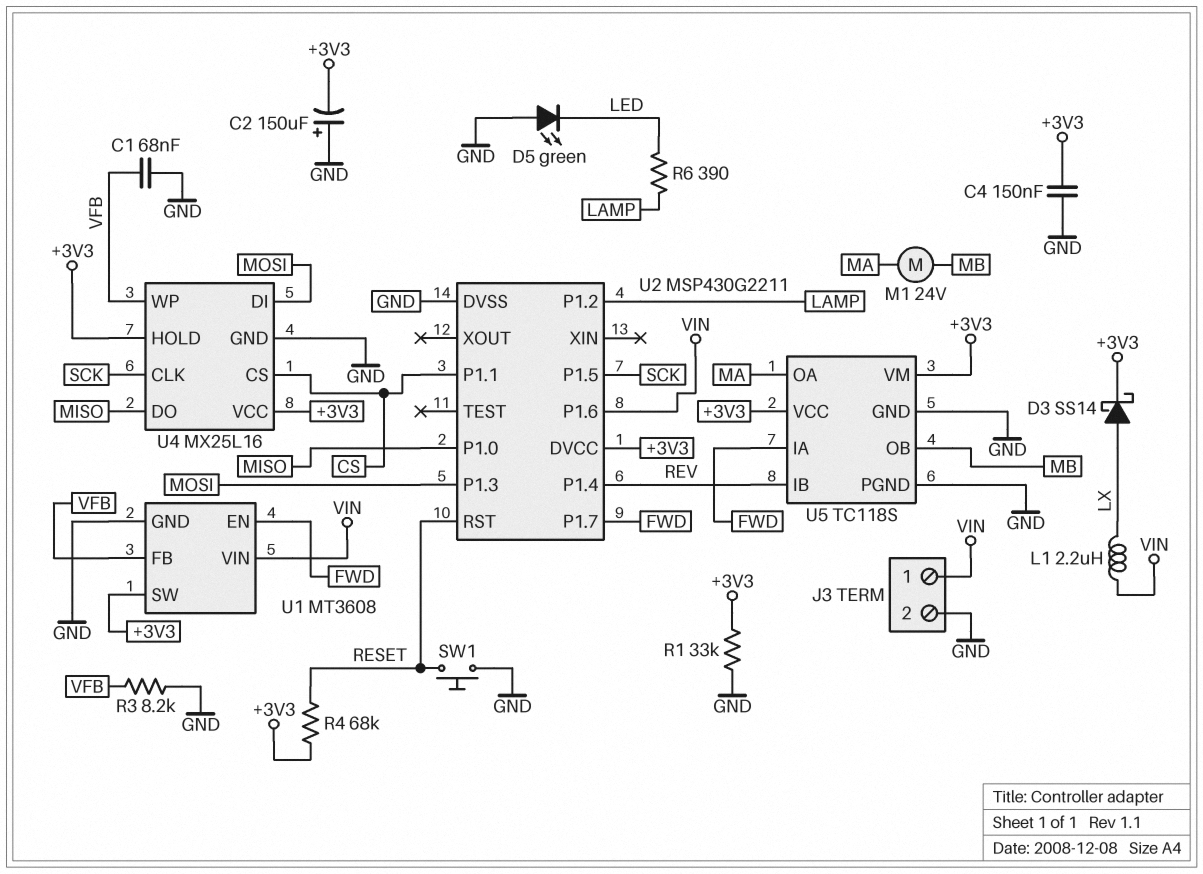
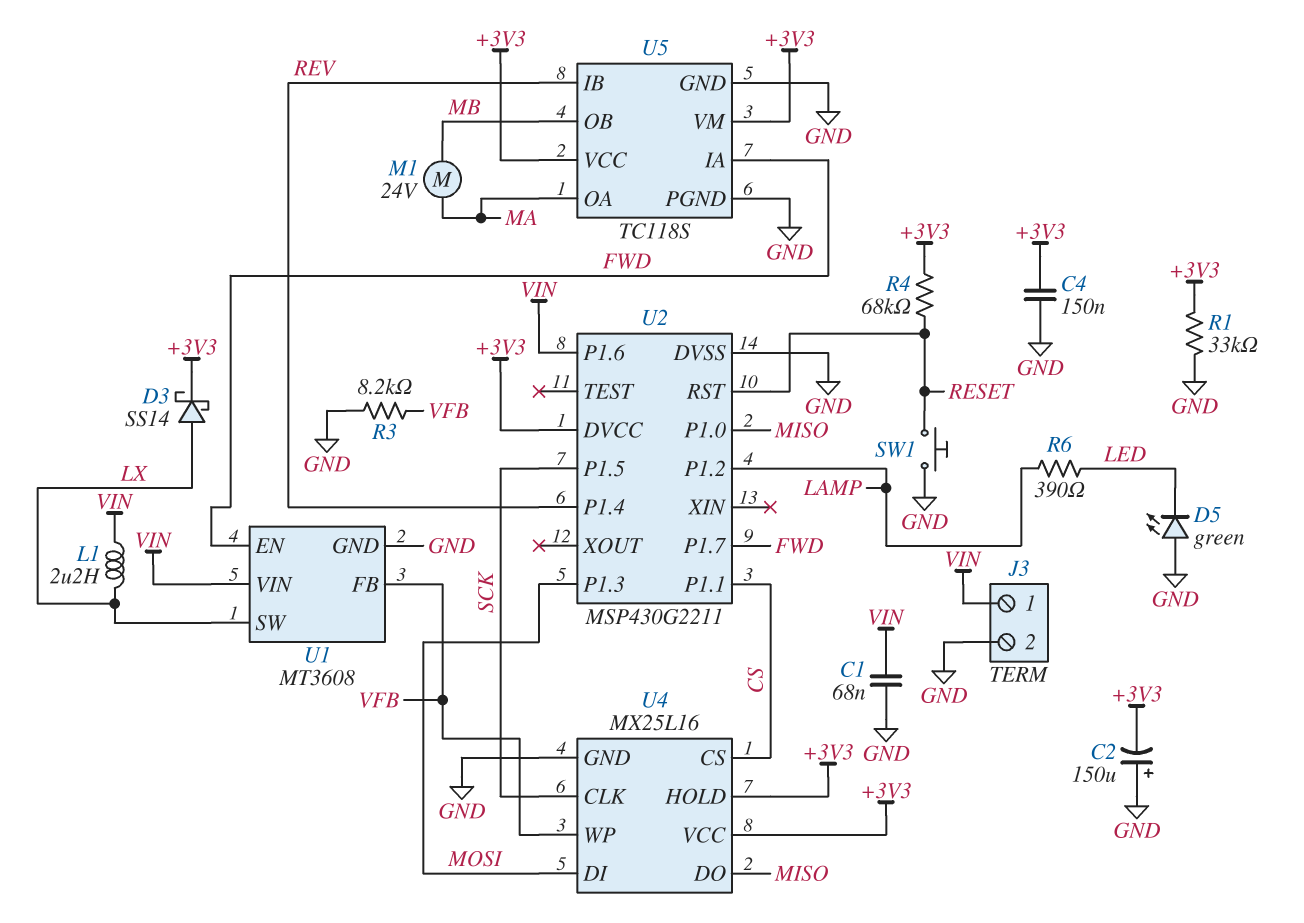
C1: 68nF (GND, VFB) -> 68nF (GND, VIN)
U1 pin SW: +3V3 -> LX

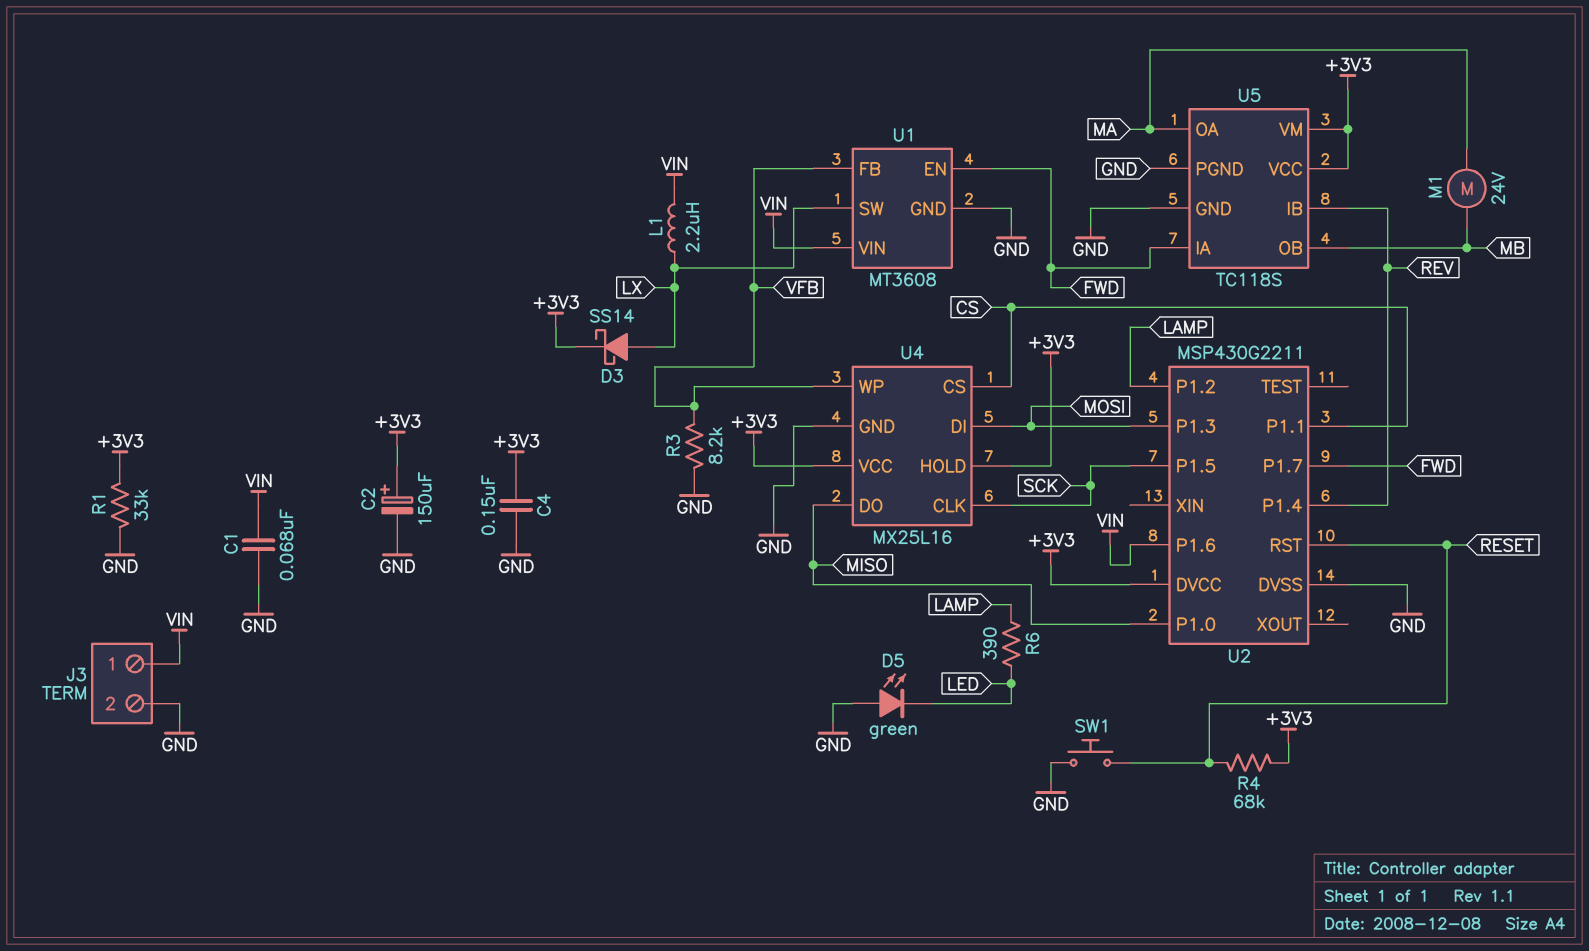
C2: 150uF (plus GND, minus +3V3) -> 150uF (plus +3V3, minus GND)

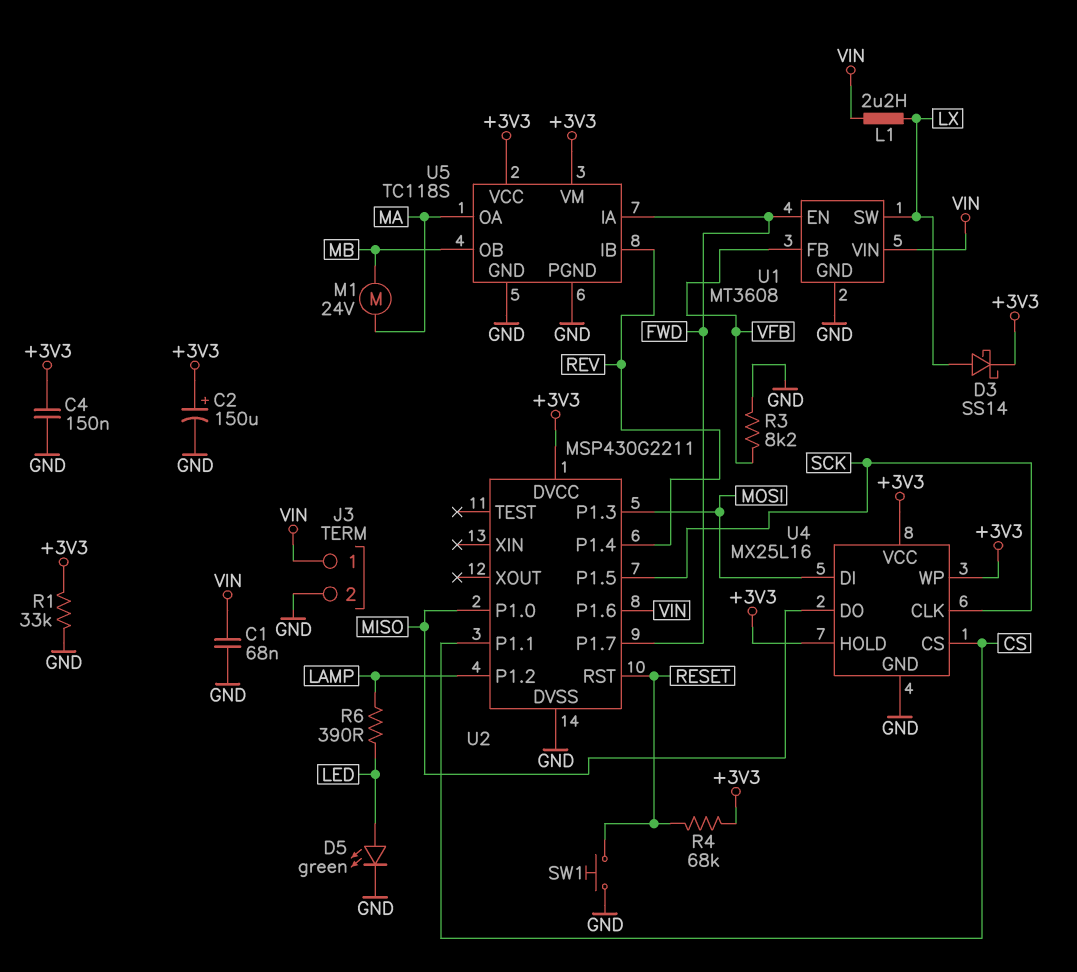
D5: LED green (A GND, K LED) -> LED green (A LED, K GND)
U4 pin WP: VFB -> +3V3

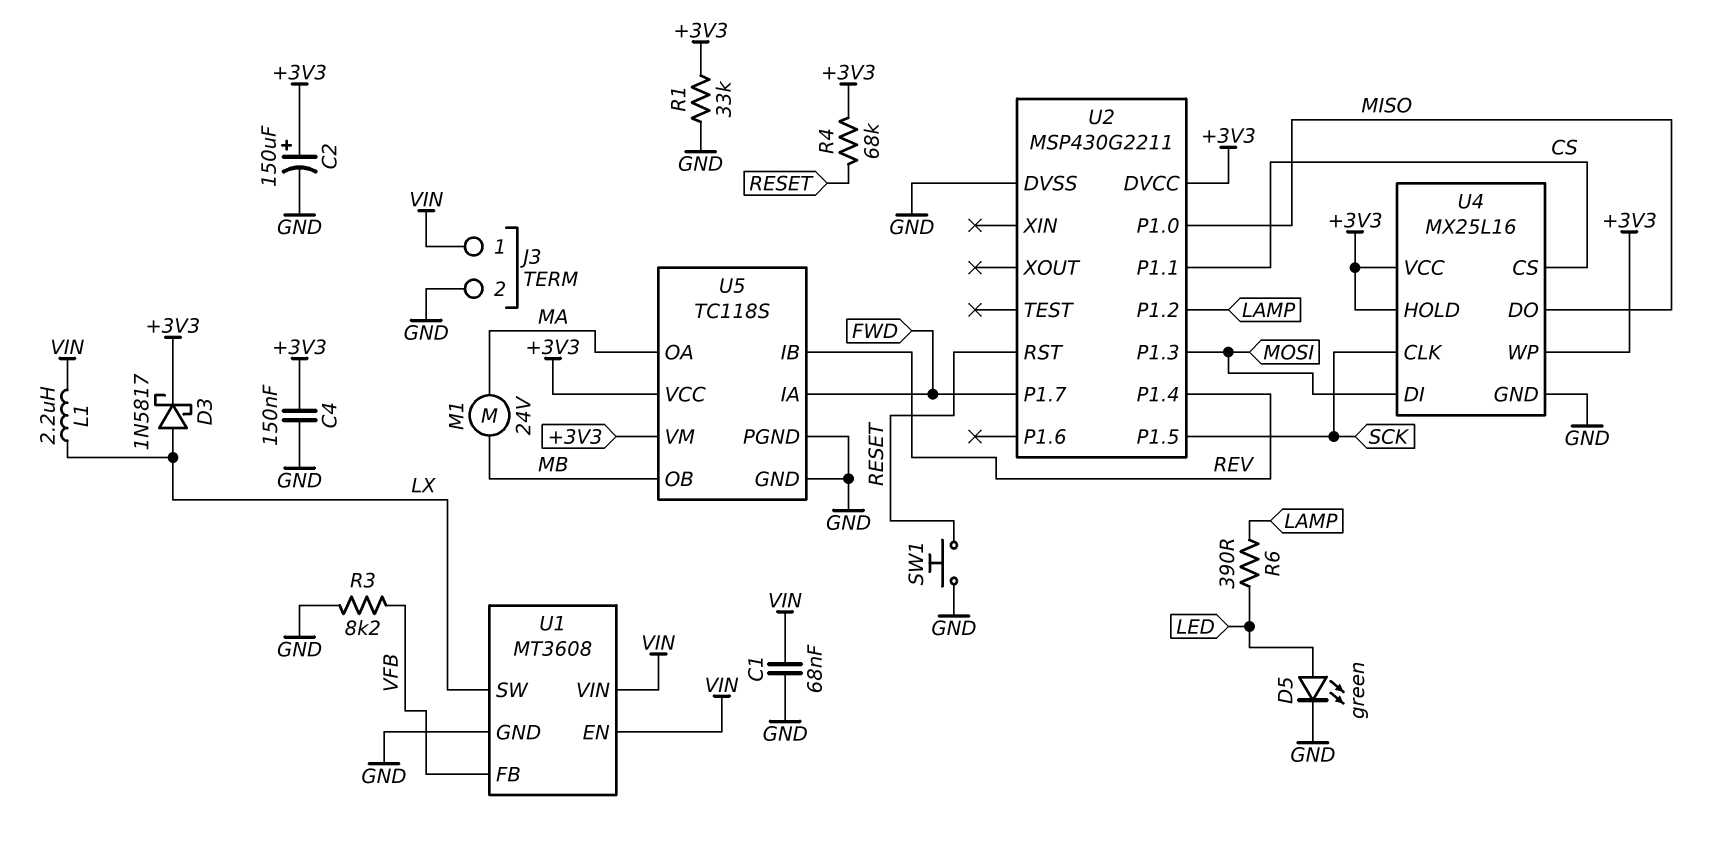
D3: schottky SS14 (A LX, K +3V3) -> schottky 1N5817 (A LX, K +3V3)
U1 pin EN: FWD -> VIN
U2 pin P1.6: VIN -> none

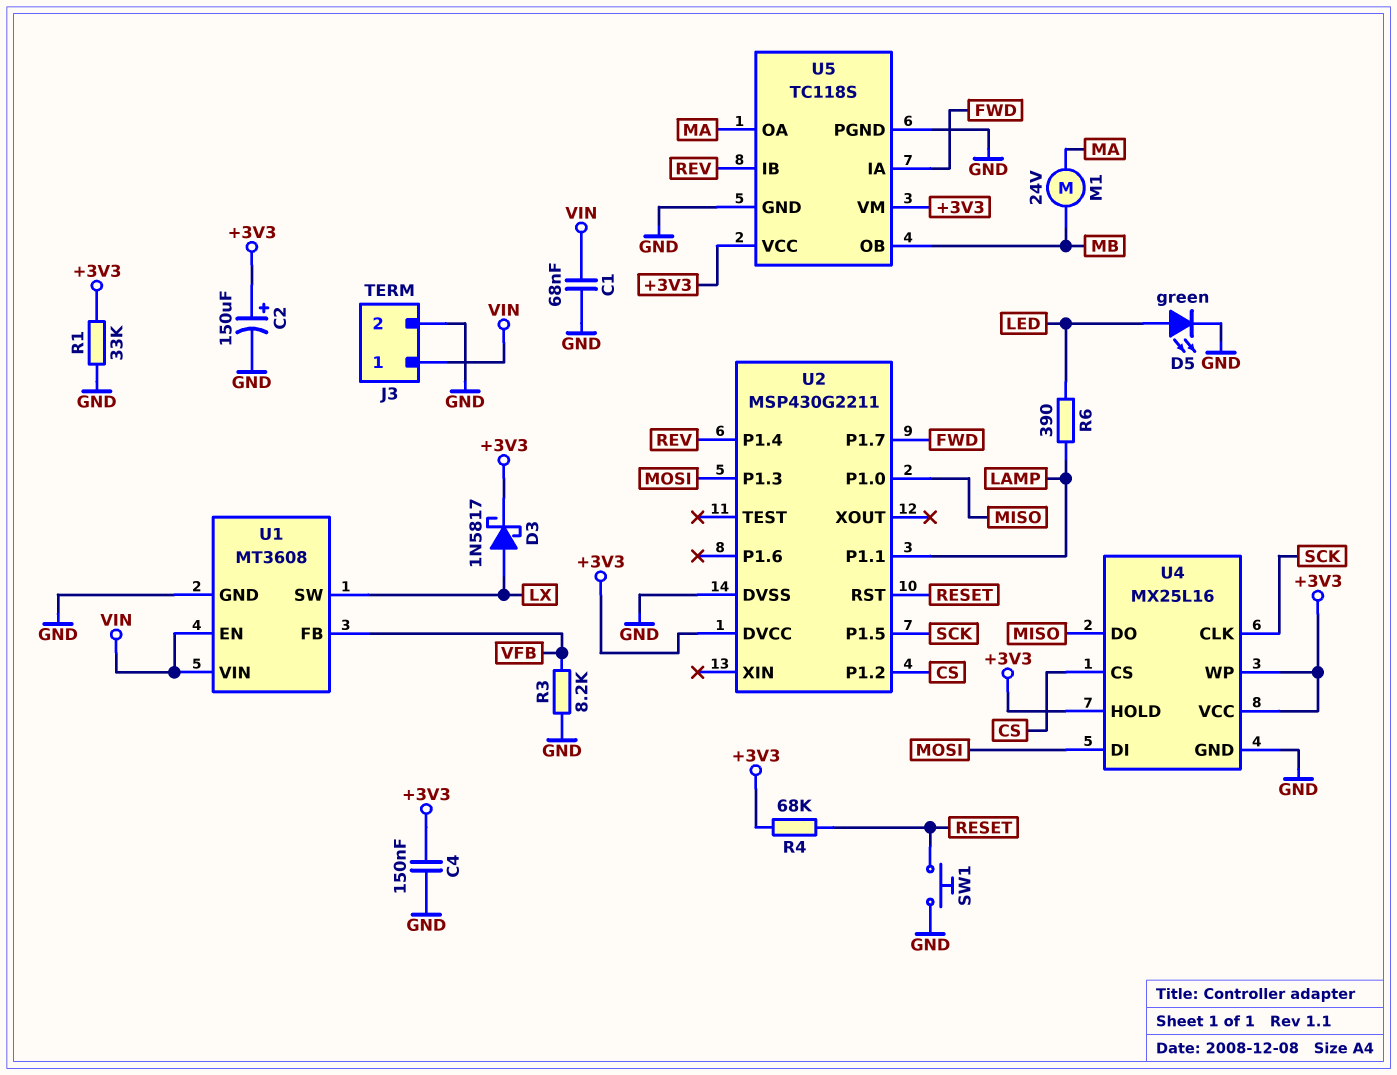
L1: 2.2uH (LX, VIN) -> none
U2 pin P1.1: CS -> LAMP
U2 pin P1.2: LAMP -> CS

==================================================

WHAT TO DO:
Repeat the lines of the records verbatim, starting at the line containing "D3: schottky SS14" and stopping after the final line. Images stay out.

EXPECTED ANSWER:
D3: schottky SS14 (A LX, K +3V3) -> schottky 1N5817 (A LX, K +3V3)
U1 pin EN: FWD -> VIN
U2 pin P1.6: VIN -> none

L1: 2.2uH (LX, VIN) -> none
U2 pin P1.1: CS -> LAMP
U2 pin P1.2: LAMP -> CS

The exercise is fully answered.